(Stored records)
##########

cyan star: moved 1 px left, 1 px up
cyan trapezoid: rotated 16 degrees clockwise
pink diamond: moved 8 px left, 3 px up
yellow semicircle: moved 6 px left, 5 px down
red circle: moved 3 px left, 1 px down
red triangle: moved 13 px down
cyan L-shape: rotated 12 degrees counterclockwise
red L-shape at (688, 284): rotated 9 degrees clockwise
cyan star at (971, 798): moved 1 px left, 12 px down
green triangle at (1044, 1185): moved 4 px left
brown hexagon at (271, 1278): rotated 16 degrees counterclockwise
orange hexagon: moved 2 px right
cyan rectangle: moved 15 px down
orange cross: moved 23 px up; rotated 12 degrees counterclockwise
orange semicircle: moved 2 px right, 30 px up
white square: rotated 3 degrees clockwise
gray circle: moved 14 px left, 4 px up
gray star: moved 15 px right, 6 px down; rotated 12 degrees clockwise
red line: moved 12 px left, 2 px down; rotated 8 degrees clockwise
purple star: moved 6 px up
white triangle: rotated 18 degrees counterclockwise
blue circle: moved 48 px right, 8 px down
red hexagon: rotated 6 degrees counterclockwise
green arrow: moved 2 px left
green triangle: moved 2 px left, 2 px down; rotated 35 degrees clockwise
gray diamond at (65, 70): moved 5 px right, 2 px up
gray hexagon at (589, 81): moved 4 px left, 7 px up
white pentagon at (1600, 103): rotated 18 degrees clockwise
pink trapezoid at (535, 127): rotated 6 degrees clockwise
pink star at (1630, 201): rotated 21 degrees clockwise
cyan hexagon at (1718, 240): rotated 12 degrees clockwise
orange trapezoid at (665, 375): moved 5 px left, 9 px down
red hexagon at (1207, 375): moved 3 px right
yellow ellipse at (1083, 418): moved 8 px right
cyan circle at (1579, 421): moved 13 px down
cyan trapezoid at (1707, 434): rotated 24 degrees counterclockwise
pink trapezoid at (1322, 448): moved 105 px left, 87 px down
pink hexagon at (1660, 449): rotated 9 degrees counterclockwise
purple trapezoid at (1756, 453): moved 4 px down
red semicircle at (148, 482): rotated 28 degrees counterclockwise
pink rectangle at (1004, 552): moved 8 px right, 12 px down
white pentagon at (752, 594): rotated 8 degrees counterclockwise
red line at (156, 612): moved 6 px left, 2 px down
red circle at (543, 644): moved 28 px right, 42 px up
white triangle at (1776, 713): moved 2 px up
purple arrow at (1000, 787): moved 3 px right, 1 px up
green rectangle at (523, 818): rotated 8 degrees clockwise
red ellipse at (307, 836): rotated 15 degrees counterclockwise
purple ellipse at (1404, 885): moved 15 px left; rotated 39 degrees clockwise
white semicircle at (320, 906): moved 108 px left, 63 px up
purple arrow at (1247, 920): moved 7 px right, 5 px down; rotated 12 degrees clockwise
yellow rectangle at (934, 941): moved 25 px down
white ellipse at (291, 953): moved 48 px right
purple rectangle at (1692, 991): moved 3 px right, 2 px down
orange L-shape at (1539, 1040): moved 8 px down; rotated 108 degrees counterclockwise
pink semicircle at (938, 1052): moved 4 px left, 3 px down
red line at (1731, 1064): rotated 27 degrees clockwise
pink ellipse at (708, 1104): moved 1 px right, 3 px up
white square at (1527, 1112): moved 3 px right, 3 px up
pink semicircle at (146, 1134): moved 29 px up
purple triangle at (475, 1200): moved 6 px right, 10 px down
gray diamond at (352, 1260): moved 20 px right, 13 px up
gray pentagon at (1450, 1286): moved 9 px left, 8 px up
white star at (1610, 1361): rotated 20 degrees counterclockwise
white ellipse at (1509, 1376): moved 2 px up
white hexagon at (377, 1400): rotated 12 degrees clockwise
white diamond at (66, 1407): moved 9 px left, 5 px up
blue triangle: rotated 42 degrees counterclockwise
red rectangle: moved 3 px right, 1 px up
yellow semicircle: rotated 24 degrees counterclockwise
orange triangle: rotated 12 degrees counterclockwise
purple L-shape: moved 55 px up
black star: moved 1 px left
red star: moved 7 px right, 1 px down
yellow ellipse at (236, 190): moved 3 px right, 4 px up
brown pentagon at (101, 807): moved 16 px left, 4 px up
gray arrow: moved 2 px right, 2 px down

##########

ASSIGNED TASK
Output the data exactly, from the first line through the line that holds "red L-shape at", so that no later line appears.

SOLUTION
cyan star: moved 1 px left, 1 px up
cyan trapezoid: rotated 16 degrees clockwise
pink diamond: moved 8 px left, 3 px up
yellow semicircle: moved 6 px left, 5 px down
red circle: moved 3 px left, 1 px down
red triangle: moved 13 px down
cyan L-shape: rotated 12 degrees counterclockwise
red L-shape at (688, 284): rotated 9 degrees clockwise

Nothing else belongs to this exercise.